Given data:
▬▬▬▬▬▬▬▬▬▬

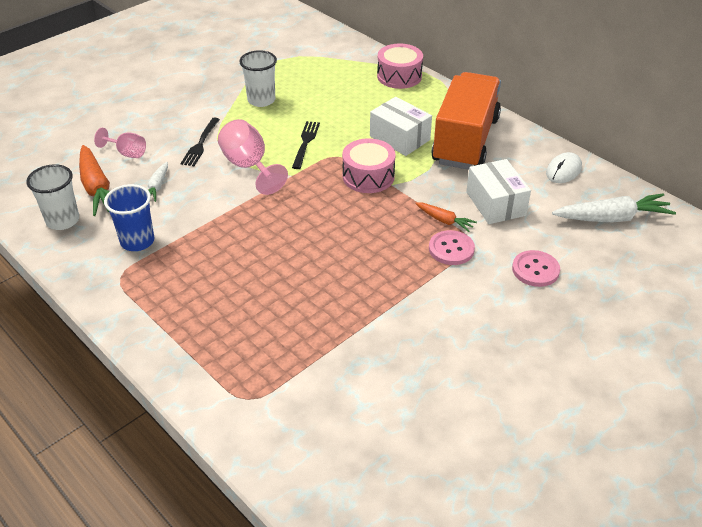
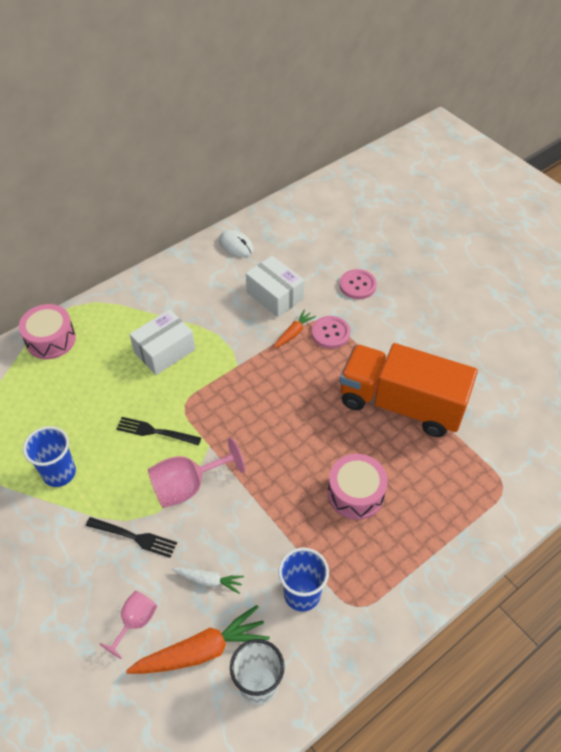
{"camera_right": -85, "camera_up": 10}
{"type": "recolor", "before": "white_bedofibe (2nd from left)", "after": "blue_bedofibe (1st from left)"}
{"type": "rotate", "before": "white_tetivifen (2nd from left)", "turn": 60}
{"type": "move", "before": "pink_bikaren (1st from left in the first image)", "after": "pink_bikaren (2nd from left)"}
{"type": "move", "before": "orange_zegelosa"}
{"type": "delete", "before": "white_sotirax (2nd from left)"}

▬▬▬▬▬▬▬▬▬▬

Going line by line through the listing above, count those that contain "before" and give only the result.

5